Excerpted records:
----------------

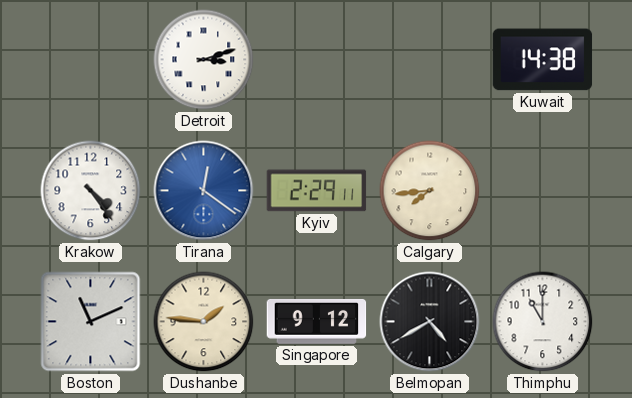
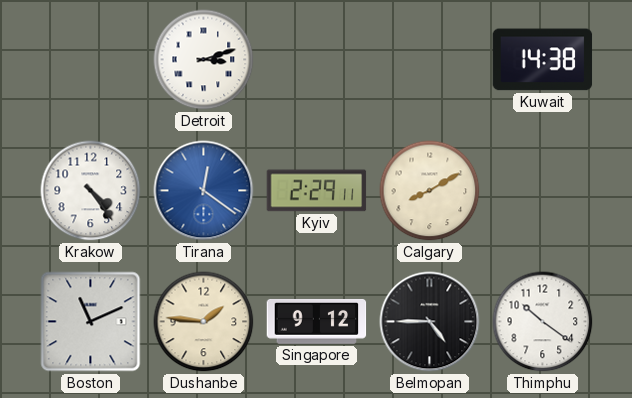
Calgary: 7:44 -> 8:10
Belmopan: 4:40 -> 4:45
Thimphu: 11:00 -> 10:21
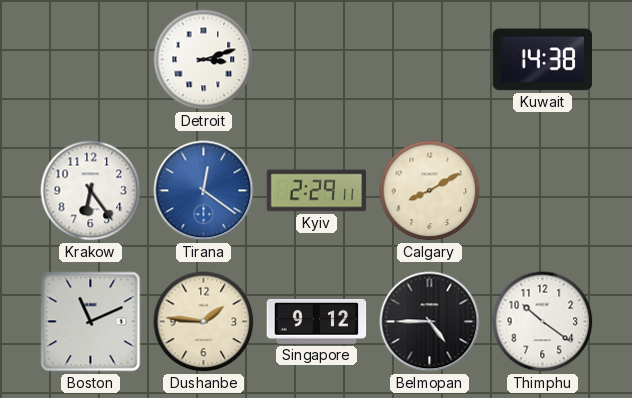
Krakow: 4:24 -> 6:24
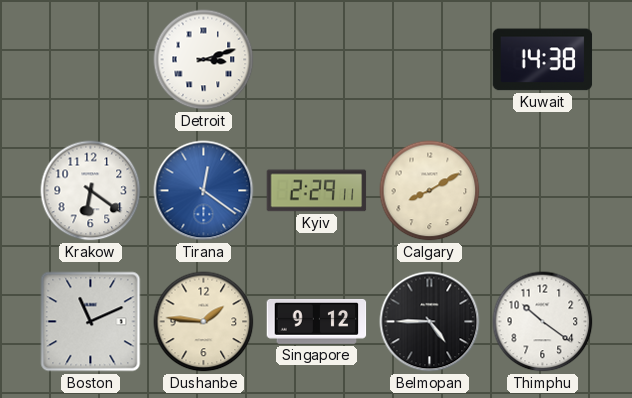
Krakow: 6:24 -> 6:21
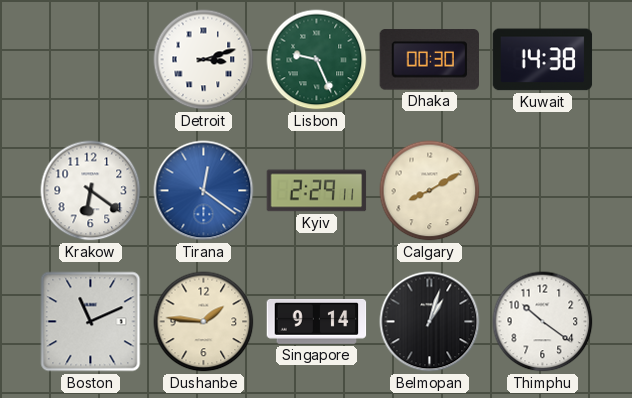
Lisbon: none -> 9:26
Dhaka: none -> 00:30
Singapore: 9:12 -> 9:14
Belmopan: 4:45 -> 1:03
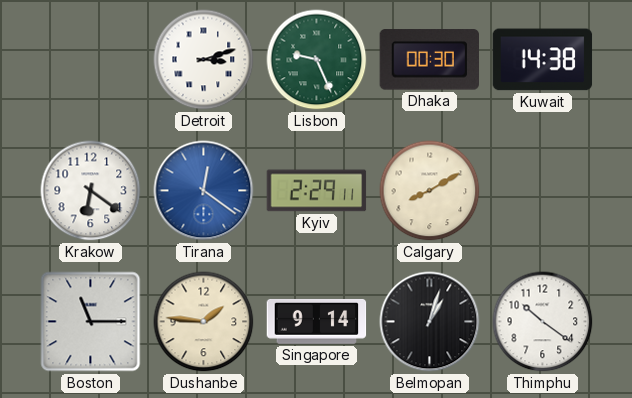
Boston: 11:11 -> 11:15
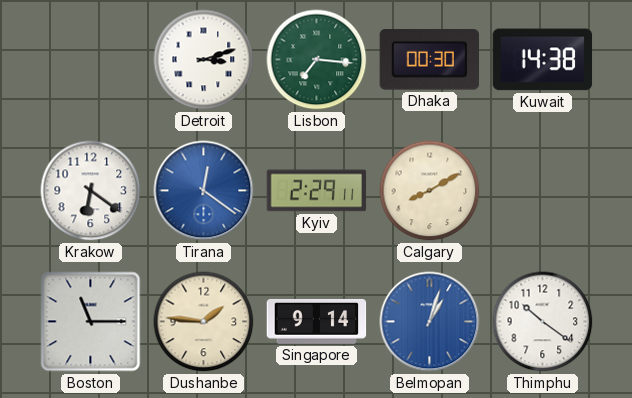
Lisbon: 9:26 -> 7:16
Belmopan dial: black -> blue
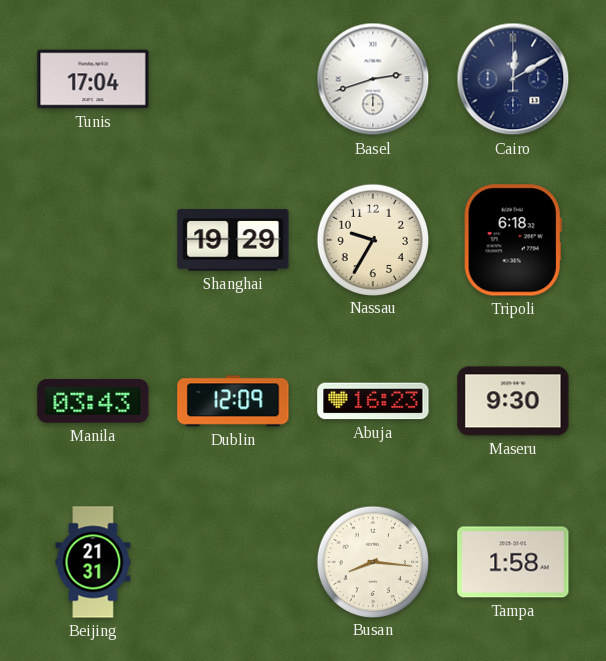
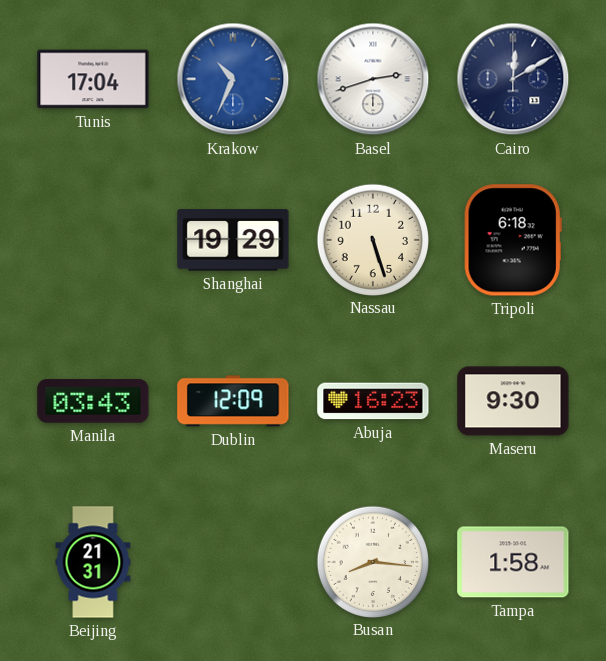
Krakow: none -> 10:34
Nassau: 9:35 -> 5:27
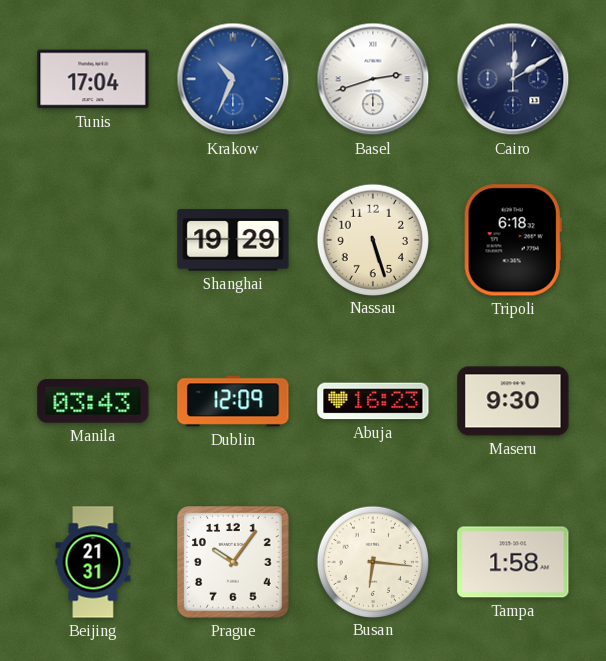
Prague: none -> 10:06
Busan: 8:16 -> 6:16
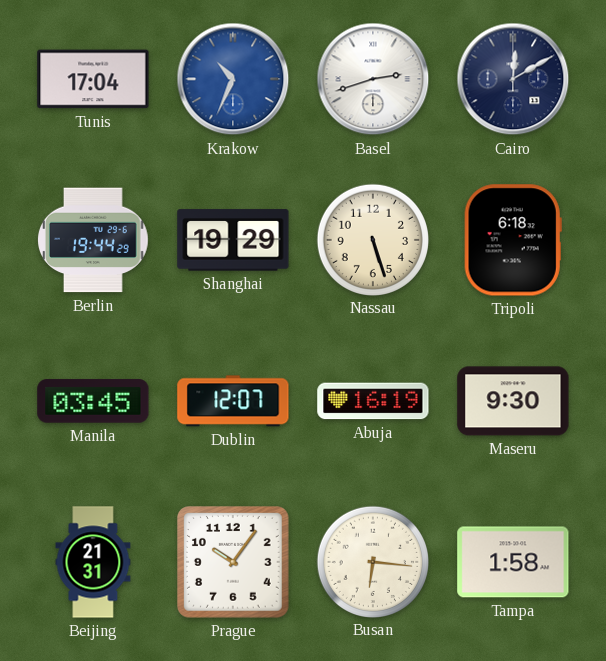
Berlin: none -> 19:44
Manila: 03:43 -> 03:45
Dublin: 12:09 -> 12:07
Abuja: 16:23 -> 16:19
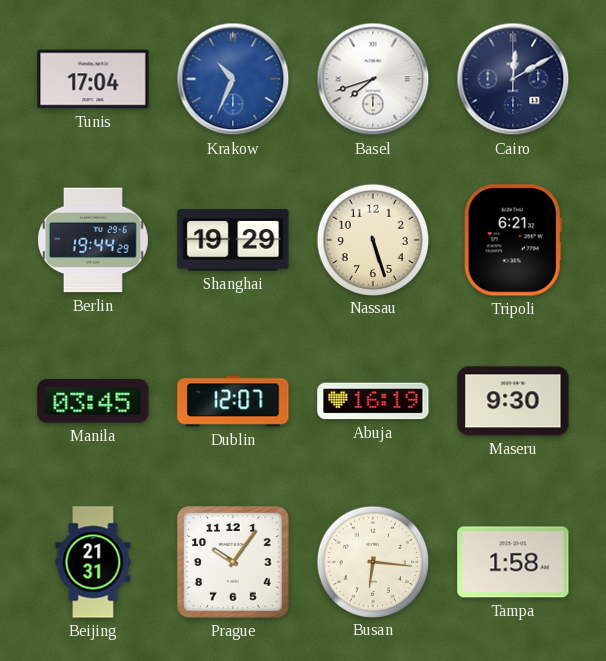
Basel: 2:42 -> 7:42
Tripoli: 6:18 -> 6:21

----------------

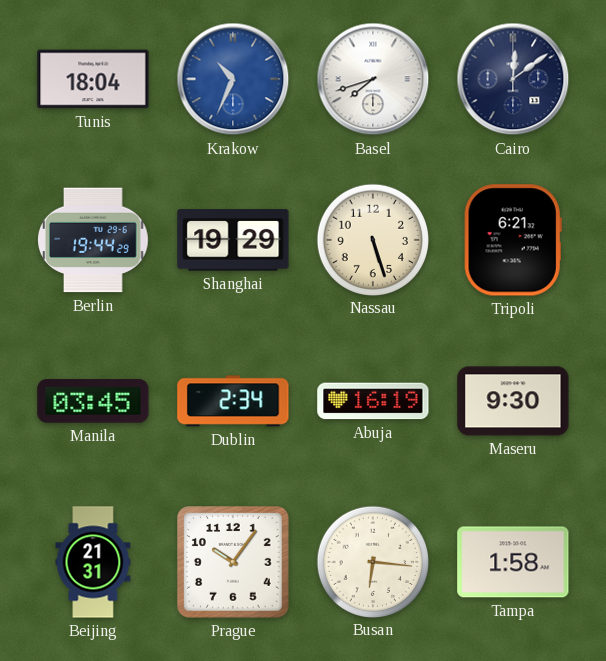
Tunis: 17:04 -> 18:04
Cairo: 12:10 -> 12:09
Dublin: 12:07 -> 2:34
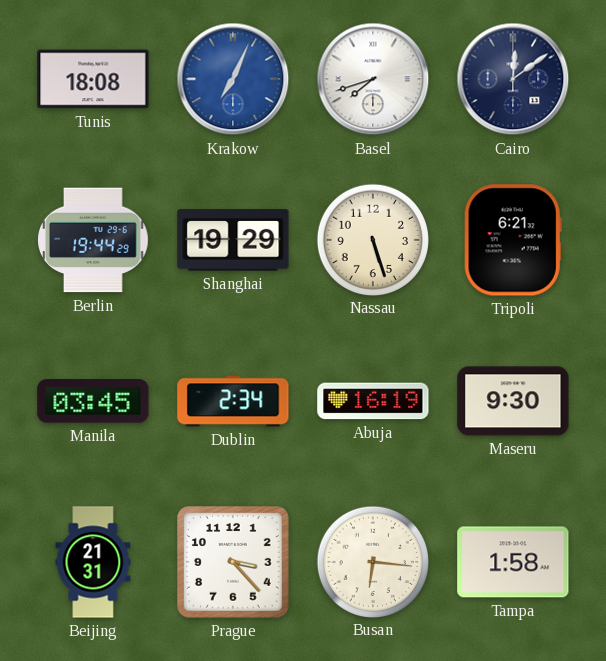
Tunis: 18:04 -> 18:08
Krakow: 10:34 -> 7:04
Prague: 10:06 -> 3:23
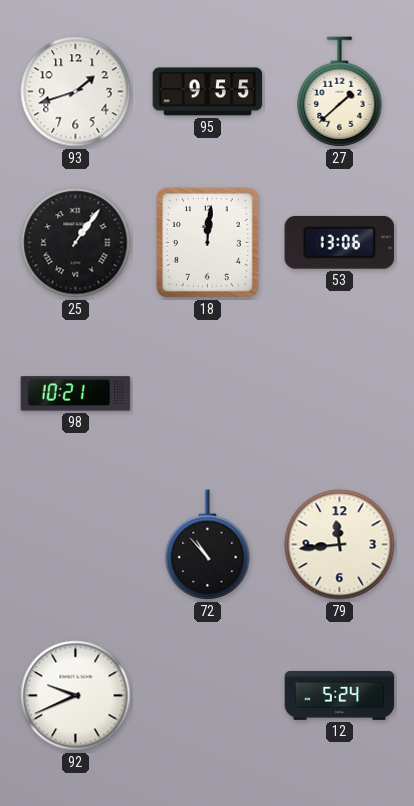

----------------

What is asked: Turn the part of the records that opens with the line containing "Calgary: 7:44 -> 8:10" and closes with the line containing "Belmopan dial: black -> blue" into a JSON list of strings, one string per line, with blank lines skipped. Leave the pictures out.

Written answer:
[
  "Calgary: 7:44 -> 8:10",
  "Belmopan: 4:40 -> 4:45",
  "Thimphu: 11:00 -> 10:21",
  "Krakow: 4:24 -> 6:24",
  "Krakow: 6:24 -> 6:21",
  "Lisbon: none -> 9:26",
  "Dhaka: none -> 00:30",
  "Singapore: 9:12 -> 9:14",
  "Belmopan: 4:45 -> 1:03",
  "Boston: 11:11 -> 11:15",
  "Lisbon: 9:26 -> 7:16",
  "Belmopan dial: black -> blue"
]